[SUPPLIED INFORMATION]:

Start of Block

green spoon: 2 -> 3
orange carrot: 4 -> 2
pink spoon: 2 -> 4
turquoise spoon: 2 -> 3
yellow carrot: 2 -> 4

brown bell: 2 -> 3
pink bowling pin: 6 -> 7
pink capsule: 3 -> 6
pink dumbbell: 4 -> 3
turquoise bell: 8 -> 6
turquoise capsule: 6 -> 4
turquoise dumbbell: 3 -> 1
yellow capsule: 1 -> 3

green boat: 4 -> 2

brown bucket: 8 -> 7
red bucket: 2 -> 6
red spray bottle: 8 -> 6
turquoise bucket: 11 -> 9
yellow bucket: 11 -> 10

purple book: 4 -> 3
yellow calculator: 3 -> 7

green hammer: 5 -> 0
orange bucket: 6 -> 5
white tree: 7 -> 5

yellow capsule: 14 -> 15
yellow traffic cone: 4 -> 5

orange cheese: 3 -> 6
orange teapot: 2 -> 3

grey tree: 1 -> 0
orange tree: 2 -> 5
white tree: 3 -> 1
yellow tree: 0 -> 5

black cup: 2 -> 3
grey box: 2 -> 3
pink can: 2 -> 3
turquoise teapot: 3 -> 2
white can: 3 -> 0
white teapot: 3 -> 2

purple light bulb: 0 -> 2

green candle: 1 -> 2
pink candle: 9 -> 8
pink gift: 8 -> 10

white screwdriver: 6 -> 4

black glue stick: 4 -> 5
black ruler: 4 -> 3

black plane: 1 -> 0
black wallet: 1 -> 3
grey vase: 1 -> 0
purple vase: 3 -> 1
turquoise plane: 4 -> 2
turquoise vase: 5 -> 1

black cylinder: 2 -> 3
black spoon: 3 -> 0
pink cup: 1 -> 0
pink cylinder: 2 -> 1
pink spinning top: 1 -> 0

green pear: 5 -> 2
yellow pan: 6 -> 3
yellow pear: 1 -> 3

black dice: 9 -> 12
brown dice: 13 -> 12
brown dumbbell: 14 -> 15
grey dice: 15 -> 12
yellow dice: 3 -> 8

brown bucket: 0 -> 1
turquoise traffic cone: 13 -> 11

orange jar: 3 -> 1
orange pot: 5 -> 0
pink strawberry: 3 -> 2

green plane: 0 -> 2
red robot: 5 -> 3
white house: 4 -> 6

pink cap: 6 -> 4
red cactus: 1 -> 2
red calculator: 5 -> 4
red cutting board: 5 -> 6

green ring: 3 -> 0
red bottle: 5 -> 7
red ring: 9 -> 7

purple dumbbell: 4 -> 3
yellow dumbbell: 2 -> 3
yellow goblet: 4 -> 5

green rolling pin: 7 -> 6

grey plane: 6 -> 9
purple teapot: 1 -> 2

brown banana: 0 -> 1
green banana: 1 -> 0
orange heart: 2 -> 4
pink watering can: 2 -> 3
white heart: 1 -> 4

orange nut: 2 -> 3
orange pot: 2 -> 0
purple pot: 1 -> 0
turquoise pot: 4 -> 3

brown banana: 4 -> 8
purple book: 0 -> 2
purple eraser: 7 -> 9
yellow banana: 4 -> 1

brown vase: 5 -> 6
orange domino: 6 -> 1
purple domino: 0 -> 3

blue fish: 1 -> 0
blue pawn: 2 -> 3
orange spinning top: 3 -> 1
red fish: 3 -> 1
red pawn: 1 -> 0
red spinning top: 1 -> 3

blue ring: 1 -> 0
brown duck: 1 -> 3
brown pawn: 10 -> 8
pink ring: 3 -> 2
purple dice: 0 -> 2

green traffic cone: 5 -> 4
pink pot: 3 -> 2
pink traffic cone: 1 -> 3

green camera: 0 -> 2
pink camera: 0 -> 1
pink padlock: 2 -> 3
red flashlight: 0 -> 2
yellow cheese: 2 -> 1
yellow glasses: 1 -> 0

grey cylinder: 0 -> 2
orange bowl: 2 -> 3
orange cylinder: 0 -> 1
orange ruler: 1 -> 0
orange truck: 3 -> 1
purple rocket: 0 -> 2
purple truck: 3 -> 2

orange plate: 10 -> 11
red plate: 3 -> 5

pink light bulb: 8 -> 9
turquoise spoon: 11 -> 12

End of Block

[THE TASK]: Each record above should be returned exactly as written.

[TASK RESULT]:
green spoon: 2 -> 3
orange carrot: 4 -> 2
pink spoon: 2 -> 4
turquoise spoon: 2 -> 3
yellow carrot: 2 -> 4

brown bell: 2 -> 3
pink bowling pin: 6 -> 7
pink capsule: 3 -> 6
pink dumbbell: 4 -> 3
turquoise bell: 8 -> 6
turquoise capsule: 6 -> 4
turquoise dumbbell: 3 -> 1
yellow capsule: 1 -> 3

green boat: 4 -> 2

brown bucket: 8 -> 7
red bucket: 2 -> 6
red spray bottle: 8 -> 6
turquoise bucket: 11 -> 9
yellow bucket: 11 -> 10

purple book: 4 -> 3
yellow calculator: 3 -> 7

green hammer: 5 -> 0
orange bucket: 6 -> 5
white tree: 7 -> 5

yellow capsule: 14 -> 15
yellow traffic cone: 4 -> 5

orange cheese: 3 -> 6
orange teapot: 2 -> 3

grey tree: 1 -> 0
orange tree: 2 -> 5
white tree: 3 -> 1
yellow tree: 0 -> 5

black cup: 2 -> 3
grey box: 2 -> 3
pink can: 2 -> 3
turquoise teapot: 3 -> 2
white can: 3 -> 0
white teapot: 3 -> 2

purple light bulb: 0 -> 2

green candle: 1 -> 2
pink candle: 9 -> 8
pink gift: 8 -> 10

white screwdriver: 6 -> 4

black glue stick: 4 -> 5
black ruler: 4 -> 3

black plane: 1 -> 0
black wallet: 1 -> 3
grey vase: 1 -> 0
purple vase: 3 -> 1
turquoise plane: 4 -> 2
turquoise vase: 5 -> 1

black cylinder: 2 -> 3
black spoon: 3 -> 0
pink cup: 1 -> 0
pink cylinder: 2 -> 1
pink spinning top: 1 -> 0

green pear: 5 -> 2
yellow pan: 6 -> 3
yellow pear: 1 -> 3

black dice: 9 -> 12
brown dice: 13 -> 12
brown dumbbell: 14 -> 15
grey dice: 15 -> 12
yellow dice: 3 -> 8

brown bucket: 0 -> 1
turquoise traffic cone: 13 -> 11

orange jar: 3 -> 1
orange pot: 5 -> 0
pink strawberry: 3 -> 2

green plane: 0 -> 2
red robot: 5 -> 3
white house: 4 -> 6

pink cap: 6 -> 4
red cactus: 1 -> 2
red calculator: 5 -> 4
red cutting board: 5 -> 6

green ring: 3 -> 0
red bottle: 5 -> 7
red ring: 9 -> 7

purple dumbbell: 4 -> 3
yellow dumbbell: 2 -> 3
yellow goblet: 4 -> 5

green rolling pin: 7 -> 6

grey plane: 6 -> 9
purple teapot: 1 -> 2

brown banana: 0 -> 1
green banana: 1 -> 0
orange heart: 2 -> 4
pink watering can: 2 -> 3
white heart: 1 -> 4

orange nut: 2 -> 3
orange pot: 2 -> 0
purple pot: 1 -> 0
turquoise pot: 4 -> 3

brown banana: 4 -> 8
purple book: 0 -> 2
purple eraser: 7 -> 9
yellow banana: 4 -> 1

brown vase: 5 -> 6
orange domino: 6 -> 1
purple domino: 0 -> 3

blue fish: 1 -> 0
blue pawn: 2 -> 3
orange spinning top: 3 -> 1
red fish: 3 -> 1
red pawn: 1 -> 0
red spinning top: 1 -> 3

blue ring: 1 -> 0
brown duck: 1 -> 3
brown pawn: 10 -> 8
pink ring: 3 -> 2
purple dice: 0 -> 2

green traffic cone: 5 -> 4
pink pot: 3 -> 2
pink traffic cone: 1 -> 3

green camera: 0 -> 2
pink camera: 0 -> 1
pink padlock: 2 -> 3
red flashlight: 0 -> 2
yellow cheese: 2 -> 1
yellow glasses: 1 -> 0

grey cylinder: 0 -> 2
orange bowl: 2 -> 3
orange cylinder: 0 -> 1
orange ruler: 1 -> 0
orange truck: 3 -> 1
purple rocket: 0 -> 2
purple truck: 3 -> 2

orange plate: 10 -> 11
red plate: 3 -> 5

pink light bulb: 8 -> 9
turquoise spoon: 11 -> 12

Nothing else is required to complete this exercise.